* **INFORMATION SHOWN**
----
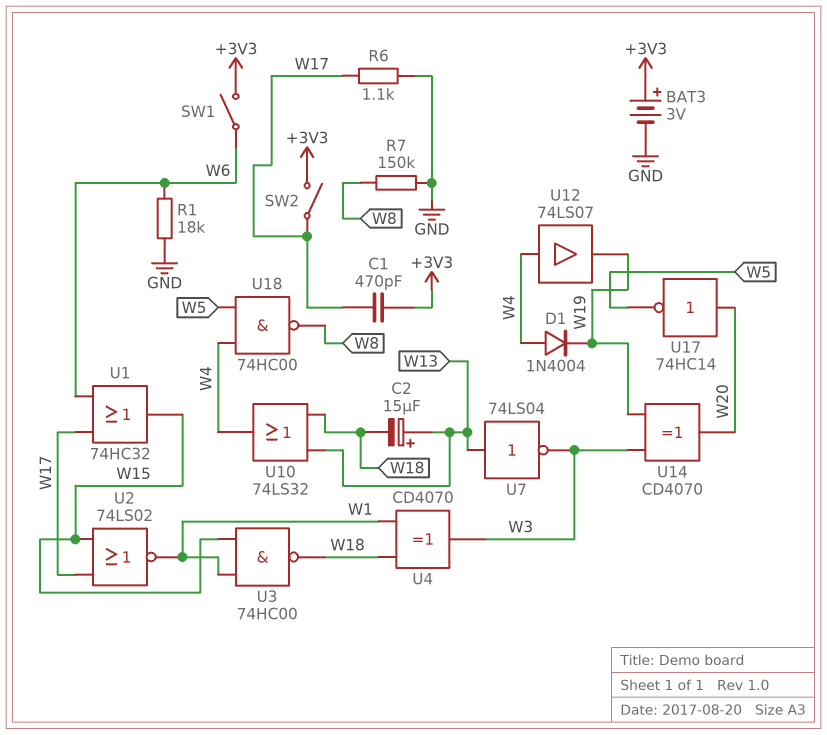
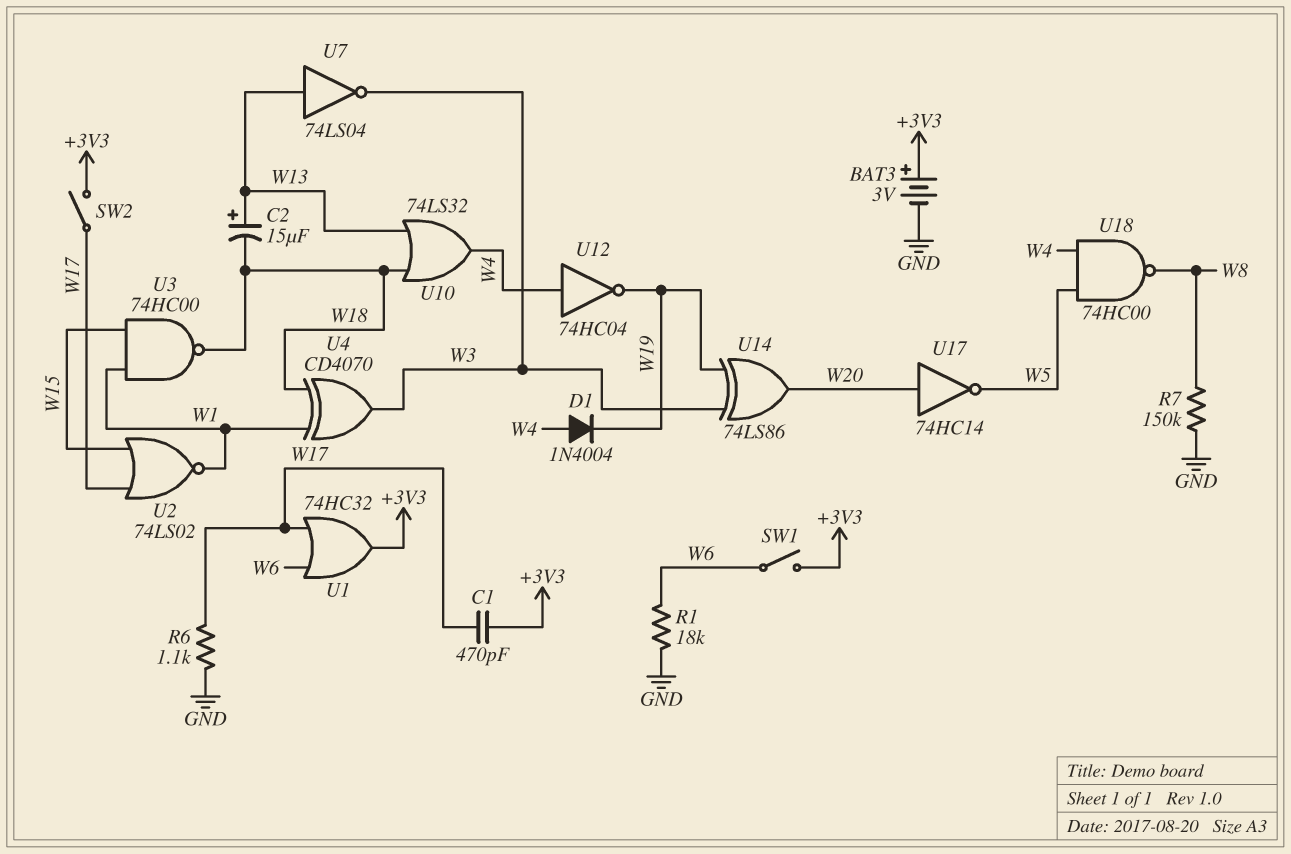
U1: OR 74HC32 (in W6, in W17, out W15) -> OR 74HC32 (in W6, in W17, out +3V3)
U12: buffer 74LS07 (in W4, out W19) -> NOT 74HC04 (in W4, out W19)
U14: XOR CD4070 (in W3, in W19, out W20) -> XOR 74LS86 (in W3, in W19, out W20)

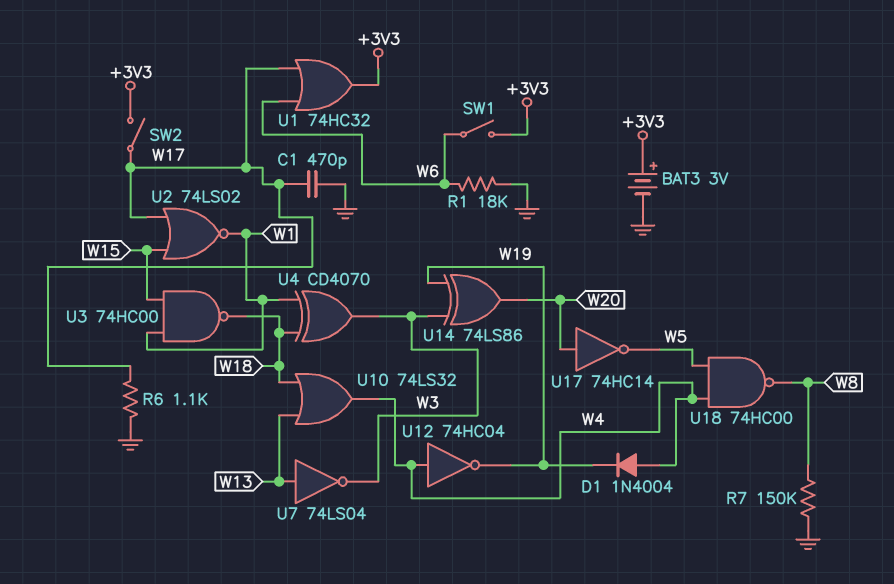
C1: 470pF (+3V3, W17) -> 470pF (GND, W17)
C2: 15uF (plus W13, minus W18) -> none

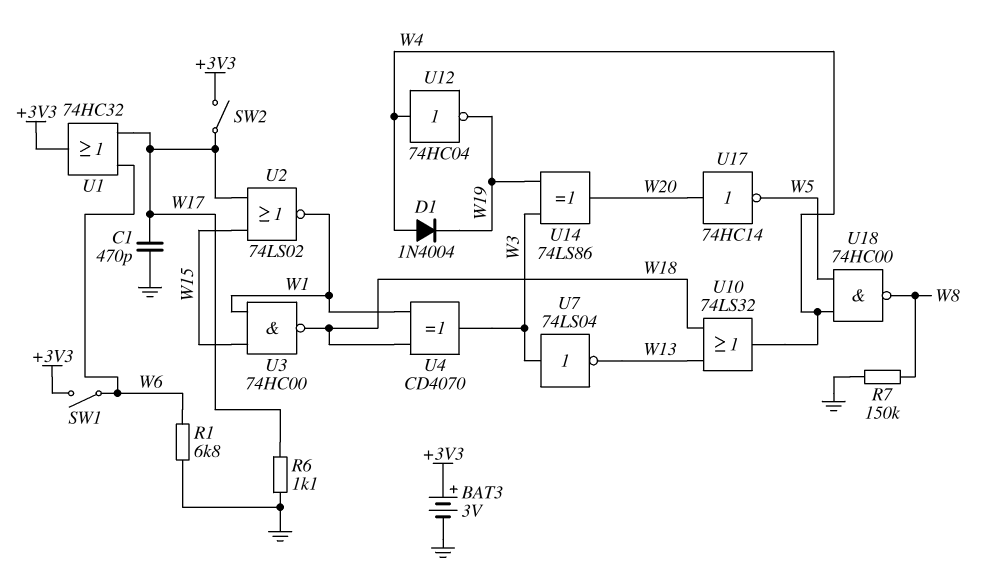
R1: 18k (GND, W6) -> 6.8k (GND, W6)
U7: NOT 74LS04 (in W13, out W3) -> NOT 74LS04 (in W3, out W13)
----
* **WORK REQUEST**
In the listing, find the line with "U12: buffer 74LS07" and retype exactly from there through the last line, both included, leaving the pictures out.

* **EXERCISE ANSWER**
U12: buffer 74LS07 (in W4, out W19) -> NOT 74HC04 (in W4, out W19)
U14: XOR CD4070 (in W3, in W19, out W20) -> XOR 74LS86 (in W3, in W19, out W20)

C1: 470pF (+3V3, W17) -> 470pF (GND, W17)
C2: 15uF (plus W13, minus W18) -> none

R1: 18k (GND, W6) -> 6.8k (GND, W6)
U7: NOT 74LS04 (in W13, out W3) -> NOT 74LS04 (in W3, out W13)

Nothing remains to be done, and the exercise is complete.